## TASK DESCRIPTION
The response should contain all of the records, copied exactly, and none of the images.

======== DATA PROVIDED

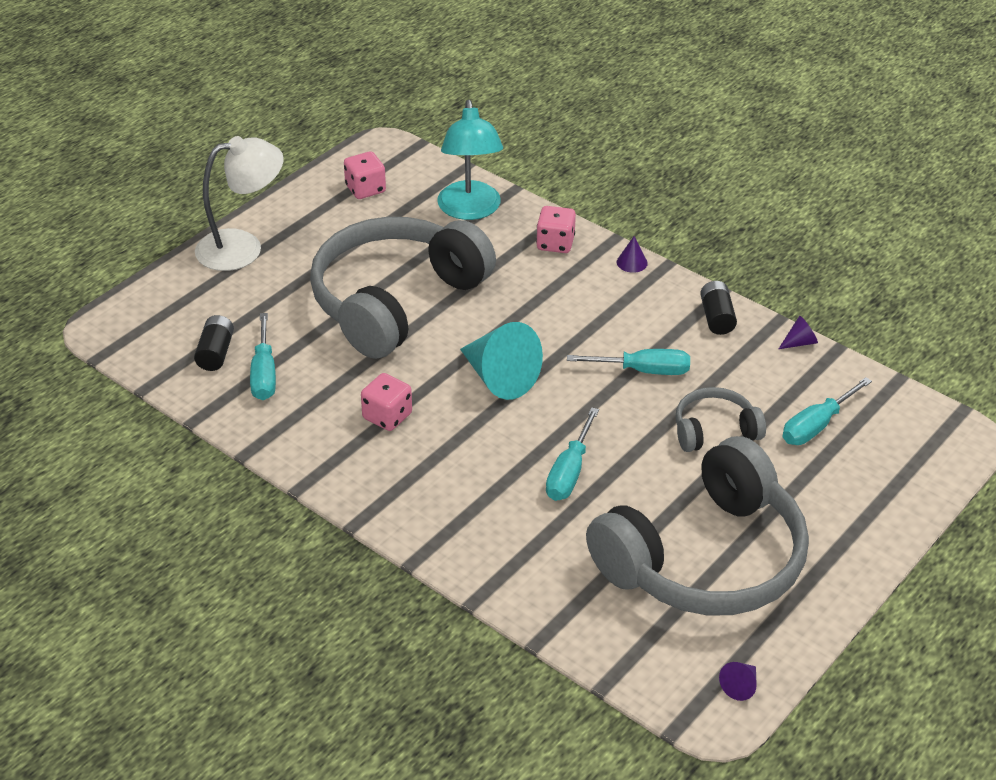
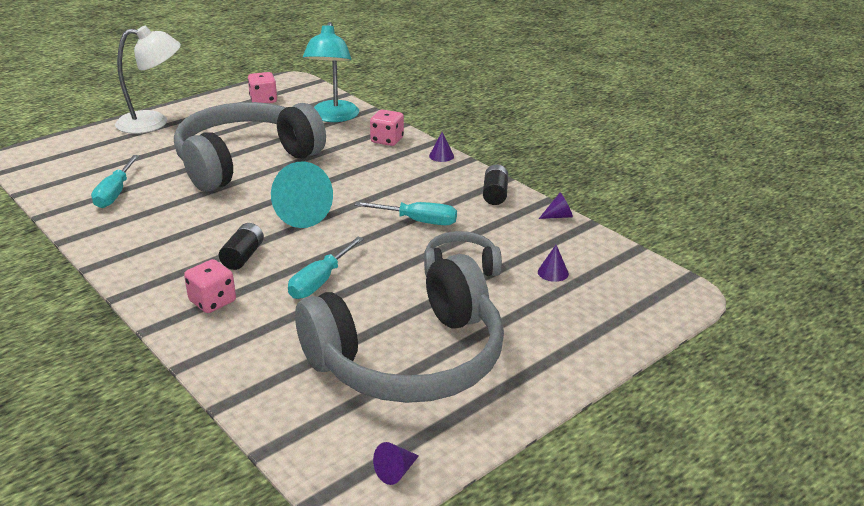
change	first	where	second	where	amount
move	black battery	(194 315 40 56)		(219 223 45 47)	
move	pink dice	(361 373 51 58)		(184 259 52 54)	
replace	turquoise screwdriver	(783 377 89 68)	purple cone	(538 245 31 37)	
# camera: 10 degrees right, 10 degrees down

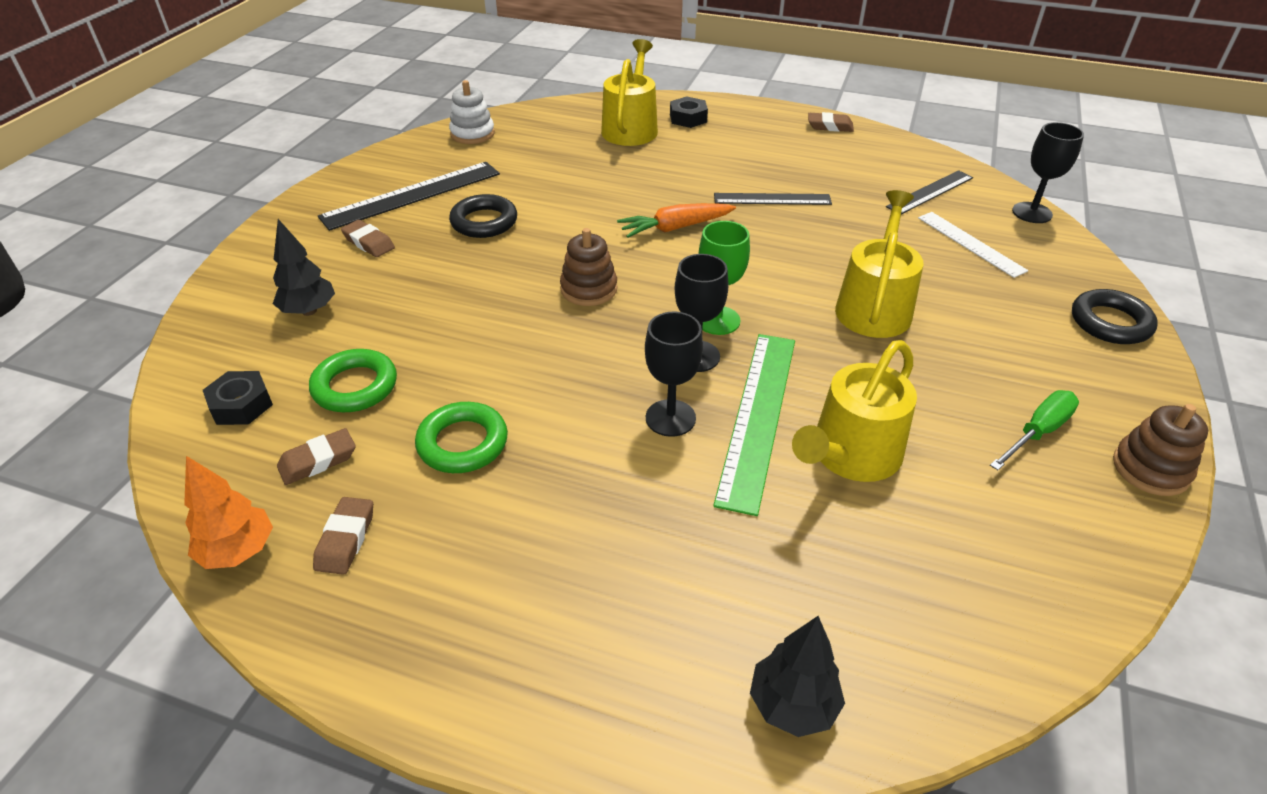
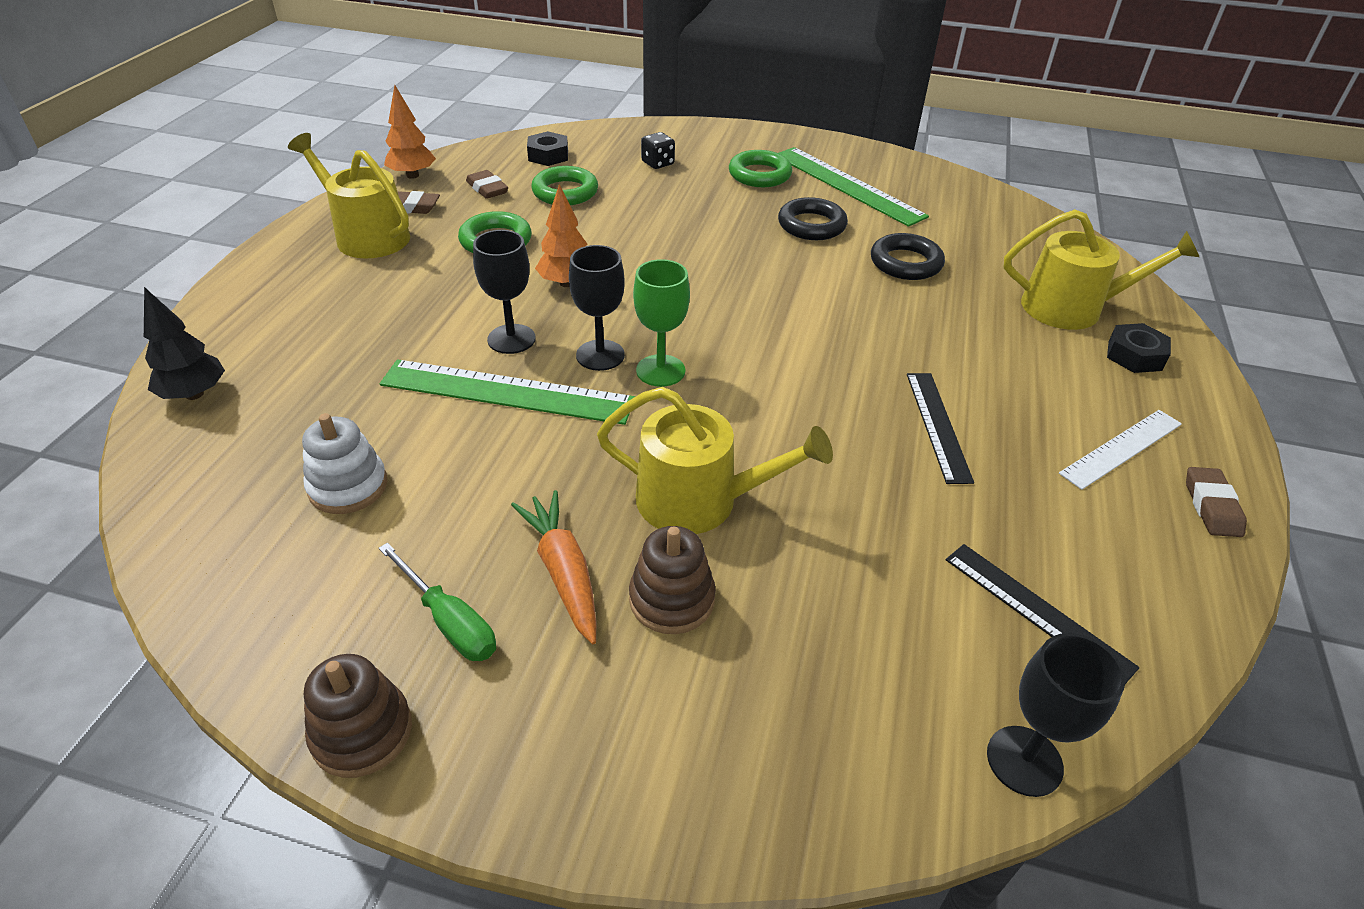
change	first	where	second	where	amount
move	white stacking toy	(449 80 46 64)		(302 413 85 101)	
recolor	black ruler	(318 162 182 69)	green ruler	(779 147 150 80)	
move	orange carrot	(617 203 119 35)		(511 490 85 154)	
move	white ruler	(918 212 110 66)		(1059 410 123 80)	
replace	black tree	(273 219 62 97)	black dice	(641 132 34 37)	
replace	brown eraser	(341 220 54 37)	green ring	(729 150 63 37)	
move	brown stacking toy	(560 228 57 78)		(629 526 87 108)	
move	black ring	(1072 289 86 55)		(871 233 74 47)	
move	yellow watering can	(792 340 125 142)		(288 133 122 126)	
insert			orange tree	(535 184 52 103)	
# camera: 85 degrees right, 0 degrees up

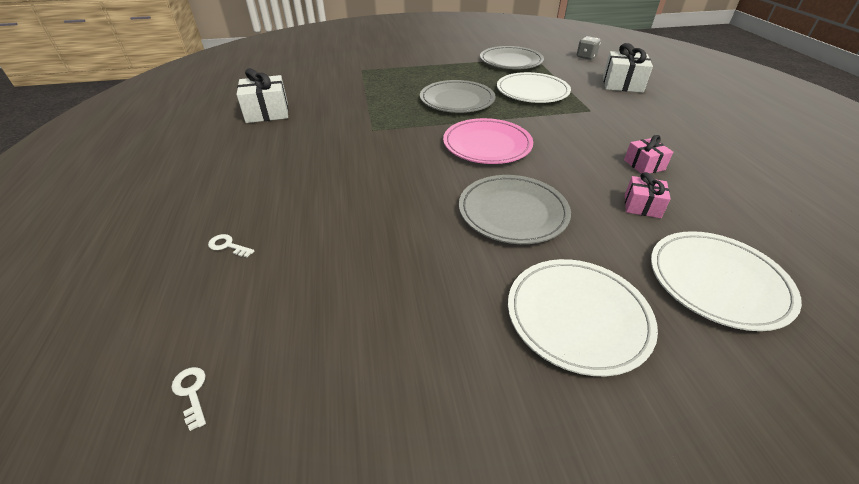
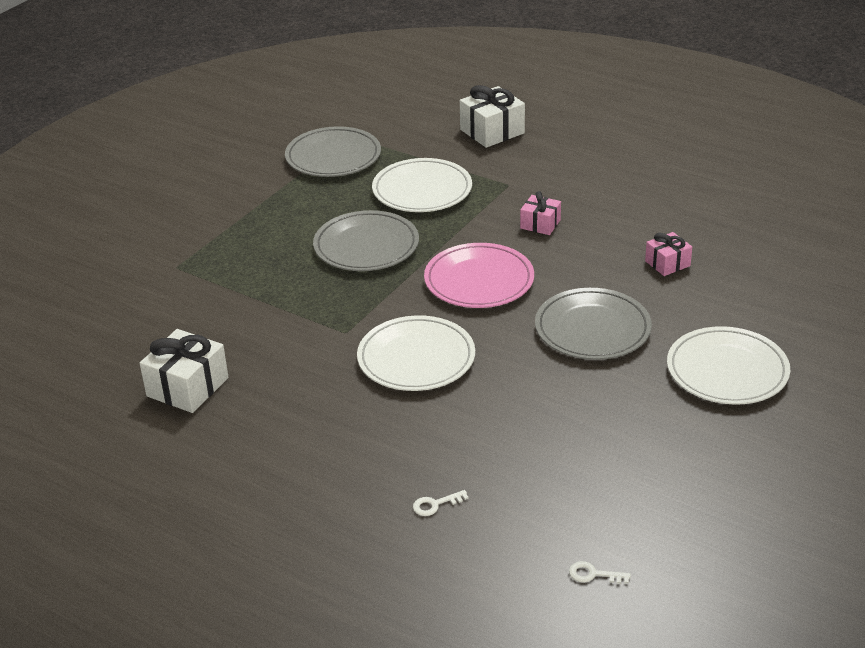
change	first	where	second	where	amount
delete	grey dice	(577 36 24 24)			
move	pink gift	(624 135 49 39)		(520 191 41 44)	
move	white plate	(651 231 151 100)		(357 315 118 76)	
# camera: 45 degrees left, 5 degrees down

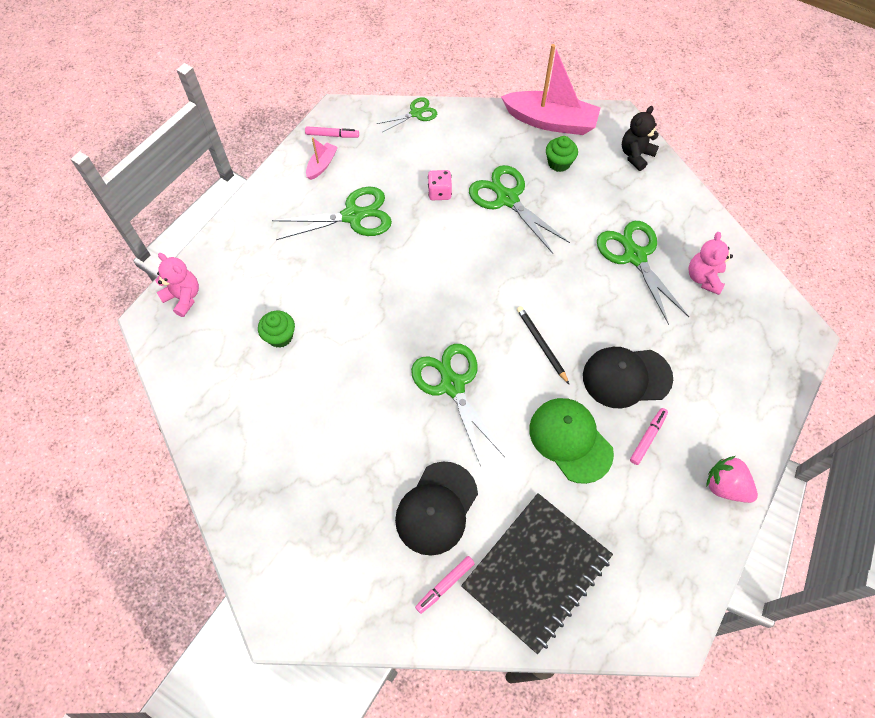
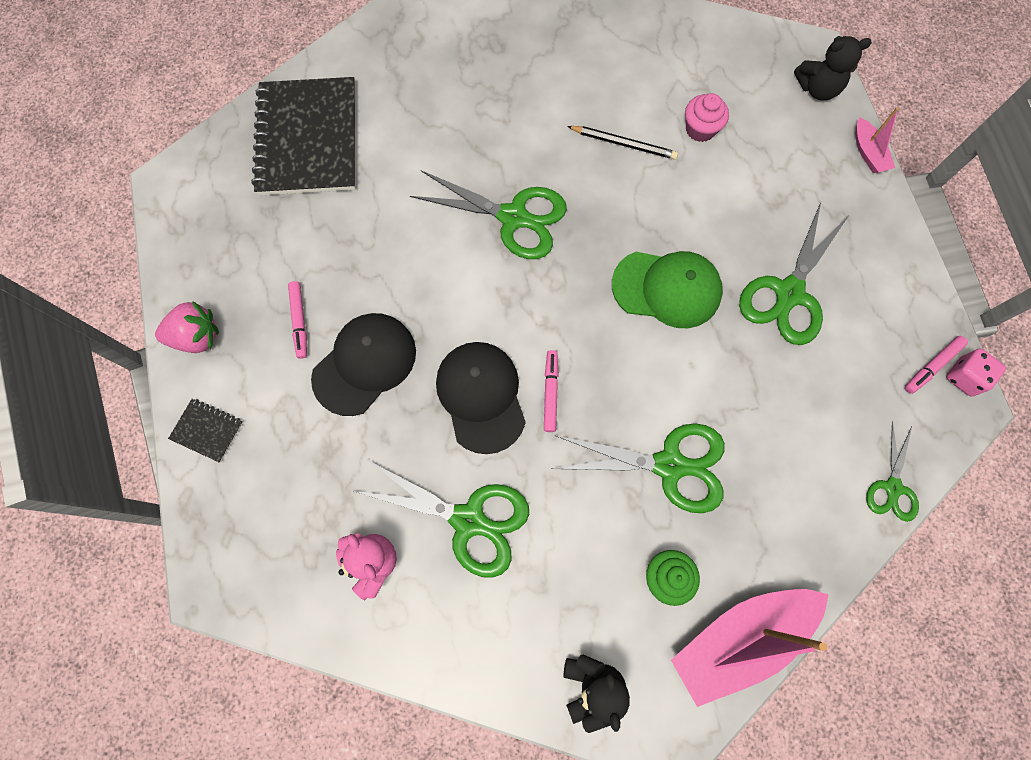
change	first	where	second	where	amount
move	pink boat	(306 137 32 43)		(855 108 44 65)	
move	pink dice	(428 170 24 30)		(946 349 60 47)	
recolor	pink teddy bear	(155 253 44 64)	black teddy bear	(794 36 78 64)	
move	black pencil	(517 306 52 78)		(567 126 111 34)	
recolor	green cupcake	(258 311 37 37)	pink cupcake	(685 93 44 49)	
move	green cap	(529 398 85 86)		(612 251 111 77)	
move	black cap	(395 461 83 95)		(436 342 90 112)	
move	pink marker	(415 556 60 58)		(544 350 15 82)	
insert			black notebook	(168 399 75 63)	
# camera: 135 degrees right, 10 degrees up

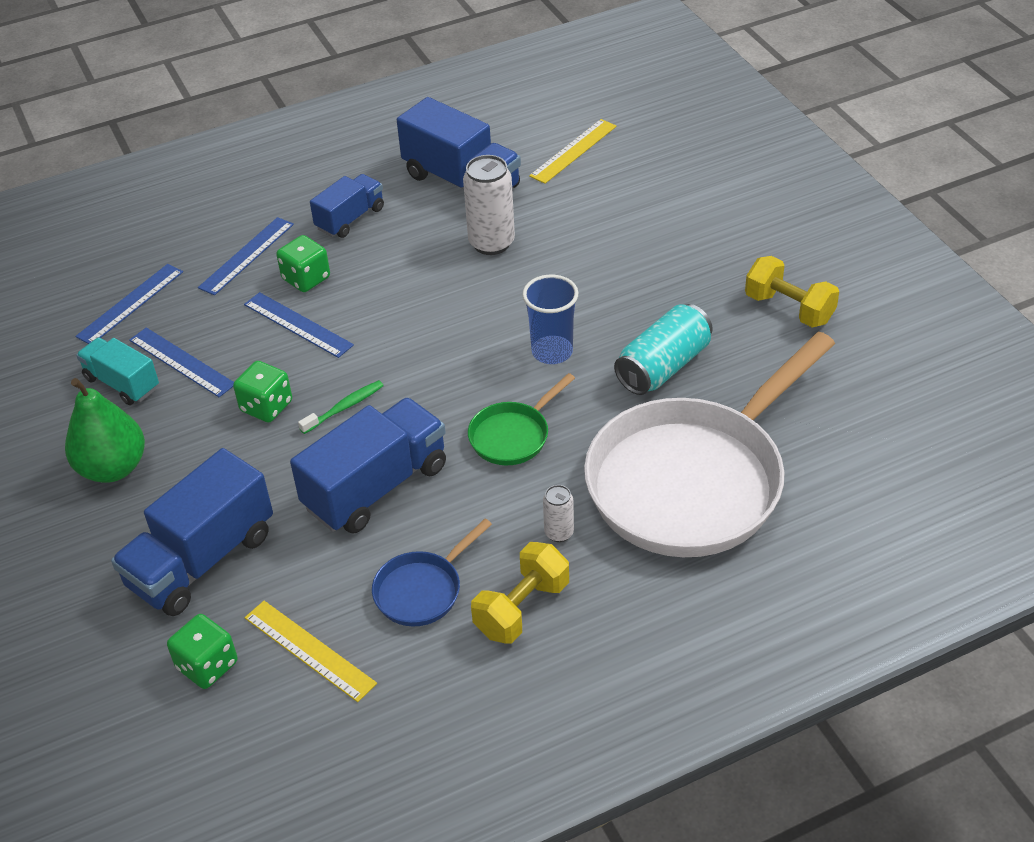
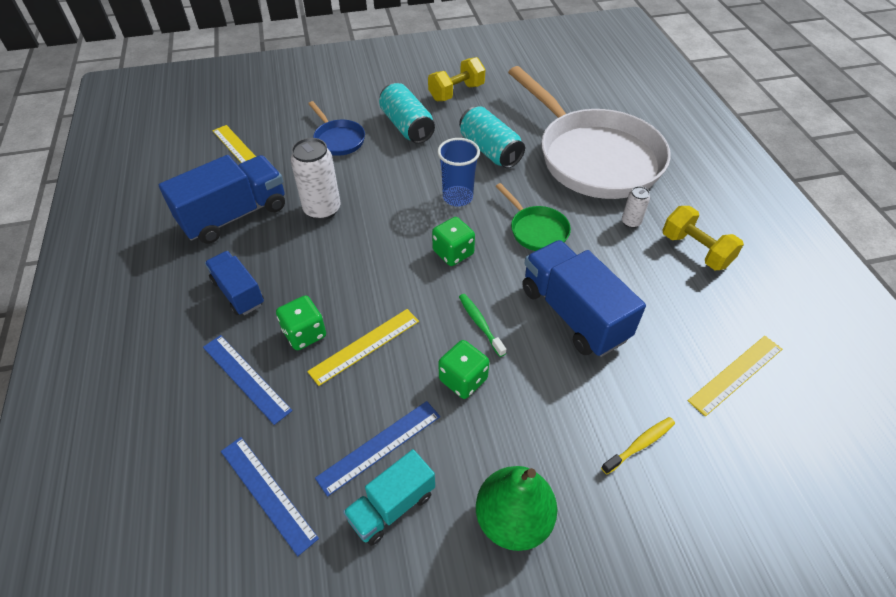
change	first	where	second	where	amount
recolor	blue ruler	(244 292 110 66)	yellow ruler	(307 309 112 77)	
replace	blue truck	(111 448 162 168)	yellow toothbrush	(601 417 74 58)	
move	blue pan	(372 519 120 108)		(308 101 57 55)	
move	green dice	(167 614 71 75)		(432 217 43 49)	
insert			turquoise can	(379 83 56 61)	
# camera: 80 degrees left, 5 degrees up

================

## SOLUTION FOR THIS PROBLEM
change	first	where	second	where	amount
move	black battery	(194 315 40 56)		(219 223 45 47)	
move	pink dice	(361 373 51 58)		(184 259 52 54)	
replace	turquoise screwdriver	(783 377 89 68)	purple cone	(538 245 31 37)	
# camera: 10 degrees right, 10 degrees down

change	first	where	second	where	amount
move	white stacking toy	(449 80 46 64)		(302 413 85 101)	
recolor	black ruler	(318 162 182 69)	green ruler	(779 147 150 80)	
move	orange carrot	(617 203 119 35)		(511 490 85 154)	
move	white ruler	(918 212 110 66)		(1059 410 123 80)	
replace	black tree	(273 219 62 97)	black dice	(641 132 34 37)	
replace	brown eraser	(341 220 54 37)	green ring	(729 150 63 37)	
move	brown stacking toy	(560 228 57 78)		(629 526 87 108)	
move	black ring	(1072 289 86 55)		(871 233 74 47)	
move	yellow watering can	(792 340 125 142)		(288 133 122 126)	
insert			orange tree	(535 184 52 103)	
# camera: 85 degrees right, 0 degrees up

change	first	where	second	where	amount
delete	grey dice	(577 36 24 24)			
move	pink gift	(624 135 49 39)		(520 191 41 44)	
move	white plate	(651 231 151 100)		(357 315 118 76)	
# camera: 45 degrees left, 5 degrees down

change	first	where	second	where	amount
move	pink boat	(306 137 32 43)		(855 108 44 65)	
move	pink dice	(428 170 24 30)		(946 349 60 47)	
recolor	pink teddy bear	(155 253 44 64)	black teddy bear	(794 36 78 64)	
move	black pencil	(517 306 52 78)		(567 126 111 34)	
recolor	green cupcake	(258 311 37 37)	pink cupcake	(685 93 44 49)	
move	green cap	(529 398 85 86)		(612 251 111 77)	
move	black cap	(395 461 83 95)		(436 342 90 112)	
move	pink marker	(415 556 60 58)		(544 350 15 82)	
insert			black notebook	(168 399 75 63)	
# camera: 135 degrees right, 10 degrees up

change	first	where	second	where	amount
recolor	blue ruler	(244 292 110 66)	yellow ruler	(307 309 112 77)	
replace	blue truck	(111 448 162 168)	yellow toothbrush	(601 417 74 58)	
move	blue pan	(372 519 120 108)		(308 101 57 55)	
move	green dice	(167 614 71 75)		(432 217 43 49)	
insert			turquoise can	(379 83 56 61)	
# camera: 80 degrees left, 5 degrees up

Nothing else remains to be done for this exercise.